* **INSTRUCTION**: Copy, without any change, the lines of the records from the one containing "To promote their film Kill Dil (1047, 412)" through the one containing "To promote their film Dolly", including both of those lines.

Pointing records for screenshots and pages
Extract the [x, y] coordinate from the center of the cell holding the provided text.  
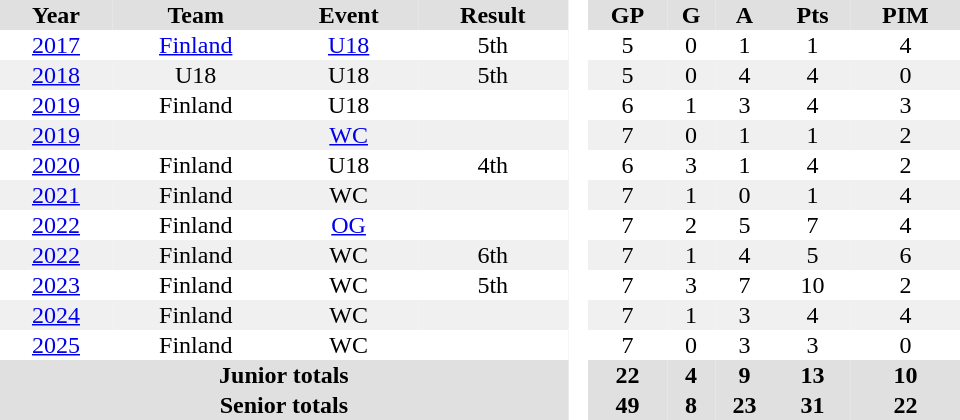
8 [691, 405]
2024 [56, 315]
Event [348, 15]
23 [744, 405]
31 [812, 405]
2017 [56, 45]
2020 [56, 165]
GP [628, 15]
Pts [812, 15]
G [691, 15]
Team [196, 15]
2023 [56, 285]
Junior totals [284, 375]
Year [56, 15]
6th [493, 255]
OG [348, 225]
2025 [56, 345]
4th [493, 165]
2018 [56, 75]
PIM [906, 15]
Senior totals [284, 405]
9 [744, 375]
Result [493, 15]
49 [628, 405]
2021 [56, 195]
A [744, 15]
13 [812, 375]
Determine the (x, y) coordinate at the center of the cell enclosing the given text.  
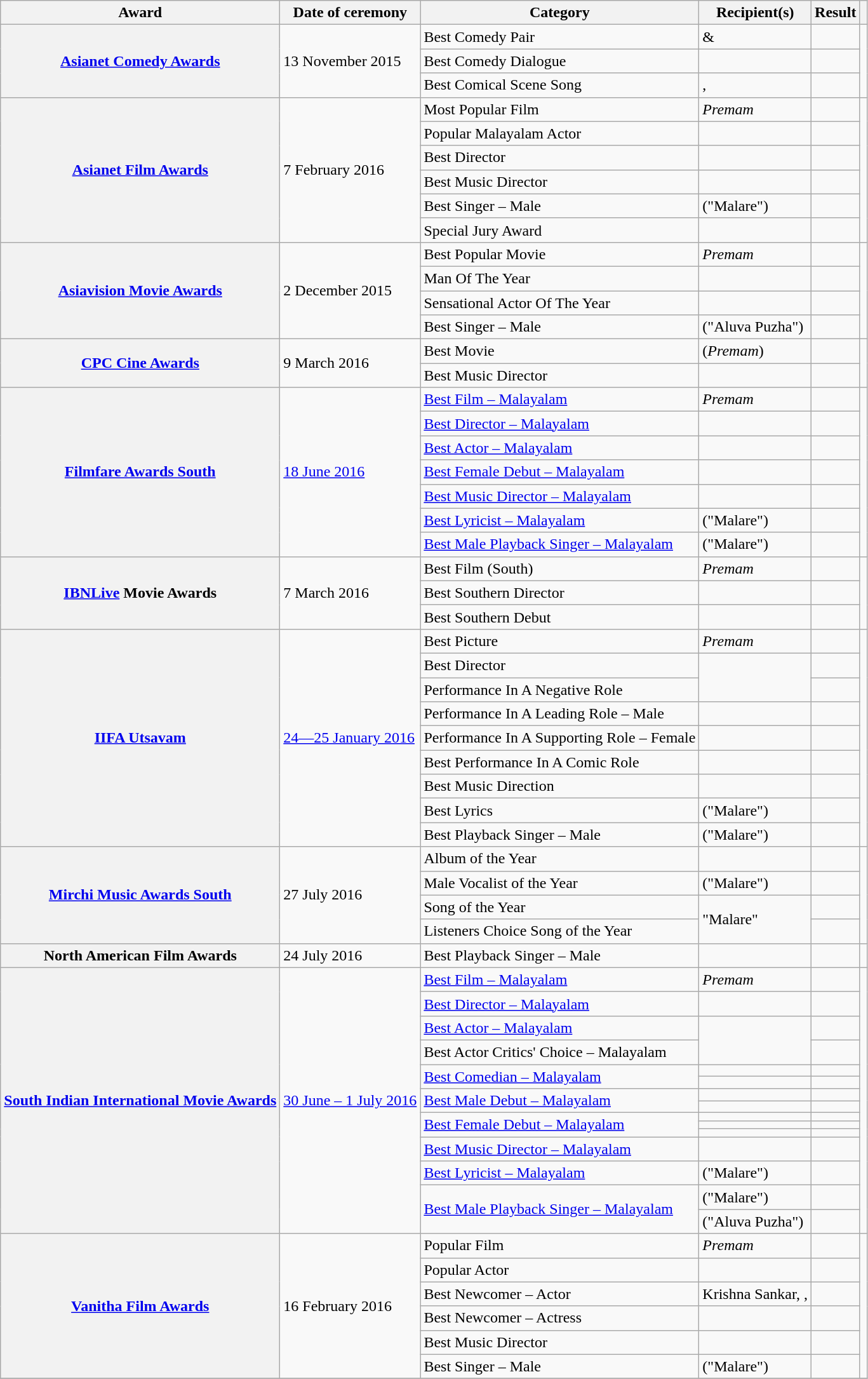
Popular Actor (560, 1269)
7 March 2016 (351, 592)
Best Male Debut – Malayalam (560, 1100)
9 March 2016 (351, 363)
Listeners Choice Song of the Year (560, 931)
Popular Malayalam Actor (560, 133)
18 June 2016 (351, 472)
& (756, 37)
13 November 2015 (351, 61)
Award (140, 13)
Best Movie (560, 351)
Result (836, 13)
Vanitha Film Awards (140, 1305)
24—25 January 2016 (351, 738)
Krishna Sankar, , (756, 1293)
Asiavision Movie Awards (140, 290)
Best Newcomer – Actress (560, 1318)
South Indian International Movie Awards (140, 1100)
Best Southern Debut (560, 617)
Popular Film (560, 1245)
Best Picture (560, 641)
CPC Cine Awards (140, 363)
Best Southern Director (560, 592)
Best Performance In A Comic Role (560, 762)
Best Music Direction (560, 786)
Category (560, 13)
Recipient(s) (756, 13)
Performance In A Supporting Role – Female (560, 738)
Mirchi Music Awards South (140, 895)
Most Popular Film (560, 109)
Album of the Year (560, 858)
Man Of The Year (560, 278)
30 June – 1 July 2016 (351, 1100)
27 July 2016 (351, 895)
Male Vocalist of the Year (560, 883)
Best Comical Scene Song (560, 85)
Asianet Film Awards (140, 170)
Best Film (South) (560, 568)
7 February 2016 (351, 170)
IBNLive Movie Awards (140, 592)
16 February 2016 (351, 1305)
Performance In A Leading Role – Male (560, 714)
"Malare" (756, 919)
Best Comedy Pair (560, 37)
IIFA Utsavam (140, 738)
Performance In A Negative Role (560, 689)
Best Actor Critics' Choice – Malayalam (560, 1052)
Asianet Comedy Awards (140, 61)
24 July 2016 (351, 955)
, (756, 85)
Special Jury Award (560, 230)
Best Popular Movie (560, 254)
Best Comedy Dialogue (560, 61)
Best Newcomer – Actor (560, 1293)
Filmfare Awards South (140, 472)
Date of ceremony (351, 13)
Best Lyrics (560, 810)
Song of the Year (560, 907)
Best Comedian – Malayalam (560, 1076)
Sensational Actor Of The Year (560, 303)
2 December 2015 (351, 290)
North American Film Awards (140, 955)
(Premam) (756, 351)
From the cell containing the given text, extract its center point as (x, y) coordinate. 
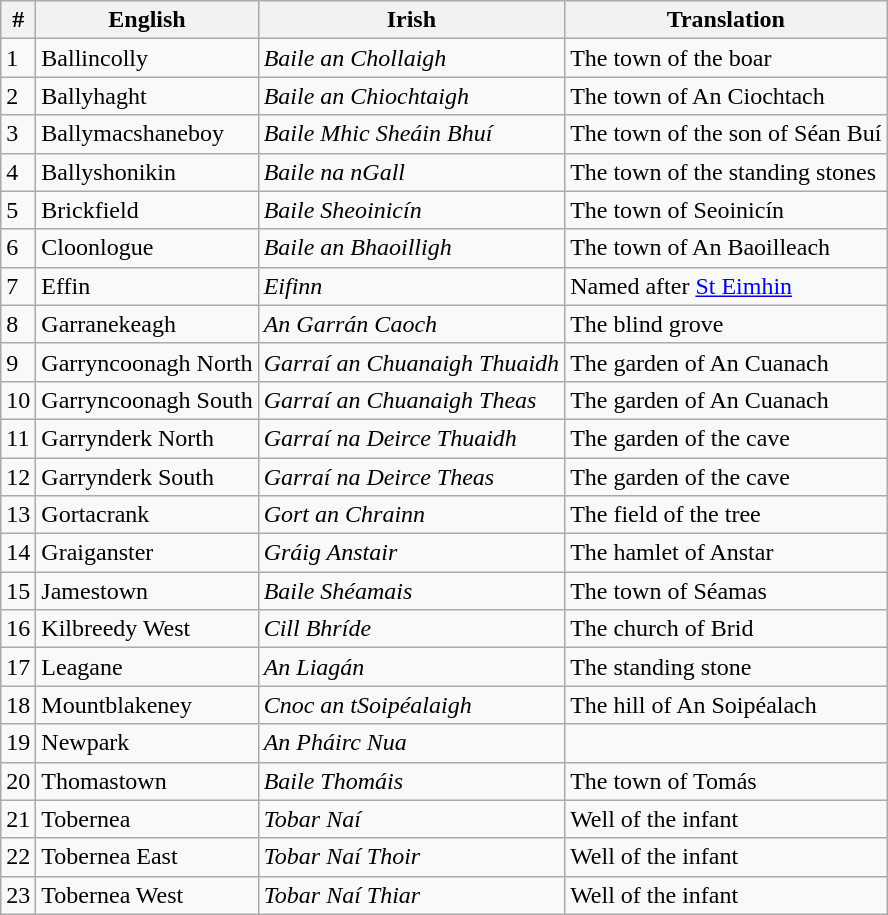
14 (18, 553)
20 (18, 781)
15 (18, 591)
Mountblakeney (147, 705)
Jamestown (147, 591)
Baile an Bhaoilligh (411, 248)
6 (18, 248)
Named after St Eimhin (726, 286)
The standing stone (726, 667)
Garraí na Deirce Theas (411, 477)
Cloonlogue (147, 248)
23 (18, 895)
Baile an Chiochtaigh (411, 96)
Eifinn (411, 286)
An Garrán Caoch (411, 324)
The town of the son of Séan Buí (726, 134)
21 (18, 819)
The town of Tomás (726, 781)
Gort an Chrainn (411, 515)
17 (18, 667)
# (18, 20)
Baile an Chollaigh (411, 58)
Translation (726, 20)
12 (18, 477)
22 (18, 857)
2 (18, 96)
Gráig Anstair (411, 553)
Baile Sheoinicín (411, 210)
Baile Mhic Sheáin Bhuí (411, 134)
Garraí an Chuanaigh Thuaidh (411, 362)
Brickfield (147, 210)
The town of An Baoilleach (726, 248)
The blind grove (726, 324)
An Pháirc Nua (411, 743)
4 (18, 172)
Ballyhaght (147, 96)
10 (18, 400)
An Liagán (411, 667)
Tobernea East (147, 857)
Tobernea (147, 819)
Newpark (147, 743)
The hill of An Soipéalach (726, 705)
The town of the standing stones (726, 172)
Cnoc an tSoipéalaigh (411, 705)
Garranekeagh (147, 324)
19 (18, 743)
Graiganster (147, 553)
Ballyshonikin (147, 172)
Kilbreedy West (147, 629)
Garrynderk North (147, 438)
The town of An Ciochtach (726, 96)
Garryncoonagh South (147, 400)
3 (18, 134)
The church of Brid (726, 629)
Gortacrank (147, 515)
English (147, 20)
Irish (411, 20)
8 (18, 324)
Ballincolly (147, 58)
Effin (147, 286)
Tobar Naí Thoir (411, 857)
Garraí na Deirce Thuaidh (411, 438)
Leagane (147, 667)
Garrynderk South (147, 477)
The town of Seoinicín (726, 210)
The town of Séamas (726, 591)
Baile Shéamais (411, 591)
16 (18, 629)
7 (18, 286)
5 (18, 210)
1 (18, 58)
Cill Bhríde (411, 629)
13 (18, 515)
9 (18, 362)
Ballymacshaneboy (147, 134)
The town of the boar (726, 58)
The hamlet of Anstar (726, 553)
Garraí an Chuanaigh Theas (411, 400)
Baile Thomáis (411, 781)
Tobar Naí (411, 819)
11 (18, 438)
Baile na nGall (411, 172)
18 (18, 705)
The field of the tree (726, 515)
Tobernea West (147, 895)
Garryncoonagh North (147, 362)
Tobar Naí Thiar (411, 895)
Thomastown (147, 781)
Locate the cell with the specified text and output its (X, Y) center coordinate. 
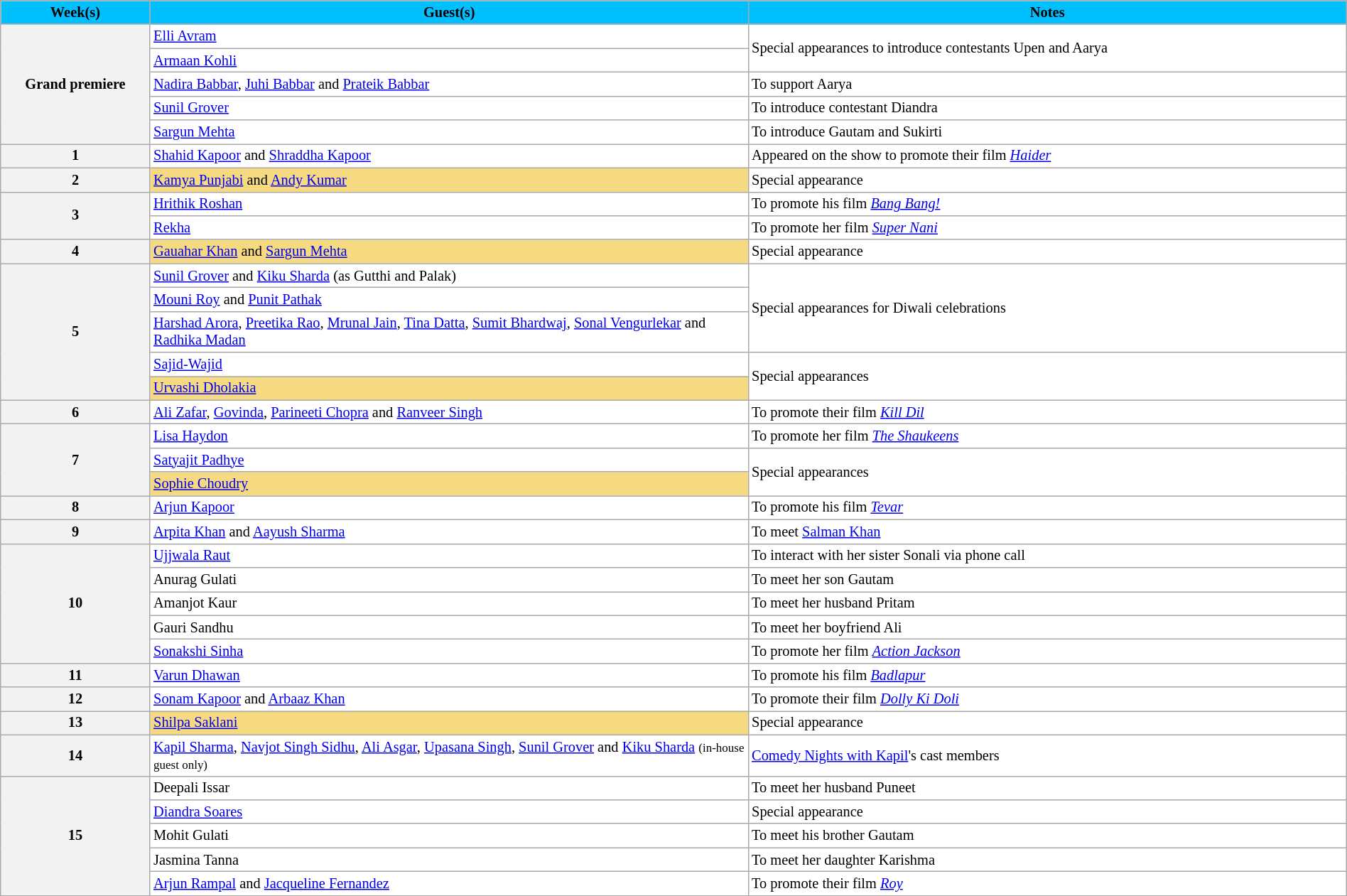
To promote their film Kill Dil (1047, 412)
Amanjot Kaur (449, 603)
Mouni Roy and Punit Pathak (449, 299)
Arjun Rampal and Jacqueline Fernandez (449, 883)
Satyajit Padhye (449, 460)
To promote her film Action Jackson (1047, 651)
10 (75, 603)
15 (75, 835)
3 (75, 216)
Mohit Gulati (449, 835)
Shahid Kapoor and Shraddha Kapoor (449, 156)
To support Aarya (1047, 84)
To meet Salman Khan (1047, 531)
To meet her daughter Karishma (1047, 860)
Gauahar Khan and Sargun Mehta (449, 251)
Grand premiere (75, 84)
To meet her husband Pritam (1047, 603)
Rekha (449, 227)
4 (75, 251)
Special appearances for Diwali celebrations (1047, 308)
Sonam Kapoor and Arbaaz Khan (449, 699)
Deepali Issar (449, 788)
To promote their film Roy (1047, 883)
14 (75, 755)
8 (75, 507)
Lisa Haydon (449, 436)
Elli Avram (449, 36)
11 (75, 675)
Comedy Nights with Kapil's cast members (1047, 755)
Special appearances to introduce contestants Upen and Aarya (1047, 48)
To introduce contestant Diandra (1047, 108)
1 (75, 156)
To interact with her sister Sonali via phone call (1047, 556)
Urvashi Dholakia (449, 388)
Guest(s) (449, 12)
5 (75, 332)
Gauri Sandhu (449, 627)
To promote his film Tevar (1047, 507)
Ujjwala Raut (449, 556)
13 (75, 723)
Varun Dhawan (449, 675)
To promote their film Dolly Ki Doli (1047, 699)
Ali Zafar, Govinda, Parineeti Chopra and Ranveer Singh (449, 412)
Sunil Grover (449, 108)
Appeared on the show to promote their film Haider (1047, 156)
Arpita Khan and Aayush Sharma (449, 531)
Sunil Grover and Kiku Sharda (as Gutthi and Palak) (449, 276)
To introduce Gautam and Sukirti (1047, 132)
9 (75, 531)
To meet her son Gautam (1047, 579)
2 (75, 180)
Kapil Sharma, Navjot Singh Sidhu, Ali Asgar, Upasana Singh, Sunil Grover and Kiku Sharda (in-house guest only) (449, 755)
7 (75, 459)
Nadira Babbar, Juhi Babbar and Prateik Babbar (449, 84)
Week(s) (75, 12)
12 (75, 699)
Notes (1047, 12)
Anurag Gulati (449, 579)
Arjun Kapoor (449, 507)
Diandra Soares (449, 811)
Sargun Mehta (449, 132)
Shilpa Saklani (449, 723)
To promote her film The Shaukeens (1047, 436)
To meet her boyfriend Ali (1047, 627)
To promote his film Badlapur (1047, 675)
To meet her husband Puneet (1047, 788)
6 (75, 412)
Hrithik Roshan (449, 204)
To meet his brother Gautam (1047, 835)
Sonakshi Sinha (449, 651)
Jasmina Tanna (449, 860)
Sophie Choudry (449, 484)
To promote her film Super Nani (1047, 227)
Sajid-Wajid (449, 364)
Harshad Arora, Preetika Rao, Mrunal Jain, Tina Datta, Sumit Bhardwaj, Sonal Vengurlekar and Radhika Madan (449, 332)
Kamya Punjabi and Andy Kumar (449, 180)
Armaan Kohli (449, 60)
To promote his film Bang Bang! (1047, 204)
Return the [X, Y] coordinate for the center point of the cell that contains the specified text.  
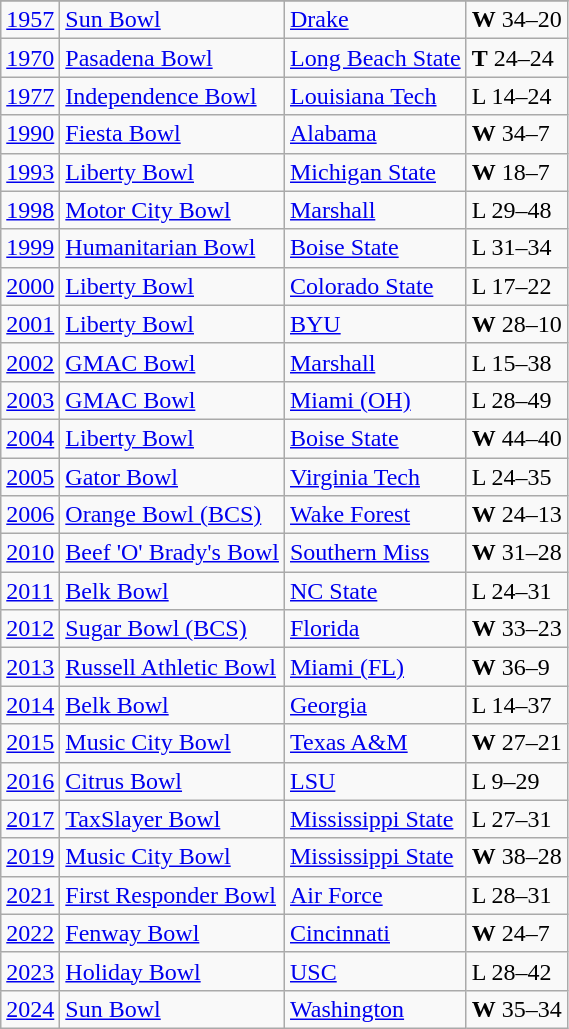
First Responder Bowl [172, 895]
1970 [30, 58]
Citrus Bowl [172, 781]
1999 [30, 248]
L 14–37 [516, 705]
Russell Athletic Bowl [172, 667]
2001 [30, 324]
W 33–23 [516, 629]
Orange Bowl (BCS) [172, 515]
W 35–34 [516, 1009]
W 36–9 [516, 667]
2023 [30, 971]
Gator Bowl [172, 477]
2024 [30, 1009]
Colorado State [375, 286]
L 24–31 [516, 591]
Wake Forest [375, 515]
W 18–7 [516, 172]
2013 [30, 667]
W 31–28 [516, 553]
W 24–7 [516, 933]
Cincinnati [375, 933]
Humanitarian Bowl [172, 248]
2006 [30, 515]
Long Beach State [375, 58]
Sugar Bowl (BCS) [172, 629]
USC [375, 971]
1957 [30, 20]
Air Force [375, 895]
L 14–24 [516, 96]
L 9–29 [516, 781]
2000 [30, 286]
2003 [30, 400]
2005 [30, 477]
Alabama [375, 134]
W 27–21 [516, 743]
L 17–22 [516, 286]
Drake [375, 20]
Washington [375, 1009]
Michigan State [375, 172]
2004 [30, 438]
L 28–49 [516, 400]
2002 [30, 362]
Fenway Bowl [172, 933]
Texas A&M [375, 743]
Florida [375, 629]
W 28–10 [516, 324]
W 44–40 [516, 438]
1998 [30, 210]
TaxSlayer Bowl [172, 819]
2010 [30, 553]
Virginia Tech [375, 477]
Georgia [375, 705]
L 29–48 [516, 210]
W 38–28 [516, 857]
Motor City Bowl [172, 210]
L 24–35 [516, 477]
1977 [30, 96]
2021 [30, 895]
2016 [30, 781]
Pasadena Bowl [172, 58]
Miami (FL) [375, 667]
1990 [30, 134]
Independence Bowl [172, 96]
2022 [30, 933]
Miami (OH) [375, 400]
T 24–24 [516, 58]
2017 [30, 819]
W 34–7 [516, 134]
L 27–31 [516, 819]
L 28–31 [516, 895]
L 31–34 [516, 248]
NC State [375, 591]
W 34–20 [516, 20]
Louisiana Tech [375, 96]
BYU [375, 324]
2014 [30, 705]
L 15–38 [516, 362]
2011 [30, 591]
W 24–13 [516, 515]
2015 [30, 743]
1993 [30, 172]
LSU [375, 781]
Southern Miss [375, 553]
Holiday Bowl [172, 971]
Beef 'O' Brady's Bowl [172, 553]
2019 [30, 857]
L 28–42 [516, 971]
2012 [30, 629]
Fiesta Bowl [172, 134]
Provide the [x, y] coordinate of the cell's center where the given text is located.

* **PROBLEM SOLUTION**:
To promote their film Kill Dil (1047, 412)
Amanjot Kaur (449, 603)
Mouni Roy and Punit Pathak (449, 299)
Arjun Rampal and Jacqueline Fernandez (449, 883)
Satyajit Padhye (449, 460)
To promote her film Action Jackson (1047, 651)
10 (75, 603)
15 (75, 835)
3 (75, 216)
Mohit Gulati (449, 835)
Shahid Kapoor and Shraddha Kapoor (449, 156)
To support Aarya (1047, 84)
To meet Salman Khan (1047, 531)
To meet her daughter Karishma (1047, 860)
Gauahar Khan and Sargun Mehta (449, 251)
Grand premiere (75, 84)
To meet her husband Pritam (1047, 603)
Rekha (449, 227)
4 (75, 251)
Special appearances for Diwali celebrations (1047, 308)
Sonam Kapoor and Arbaaz Khan (449, 699)
Deepali Issar (449, 788)
To promote their film Roy (1047, 883)
14 (75, 755)
8 (75, 507)
Lisa Haydon (449, 436)
Elli Avram (449, 36)
11 (75, 675)
Comedy Nights with Kapil's cast members (1047, 755)
Special appearances to introduce contestants Upen and Aarya (1047, 48)
To introduce contestant Diandra (1047, 108)
1 (75, 156)
To interact with her sister Sonali via phone call (1047, 556)
Urvashi Dholakia (449, 388)
Guest(s) (449, 12)
5 (75, 332)
Gauri Sandhu (449, 627)
To promote his film Tevar (1047, 507)
Ujjwala Raut (449, 556)
13 (75, 723)
Varun Dhawan (449, 675)
To promote their film Dolly Ki Doli (1047, 699)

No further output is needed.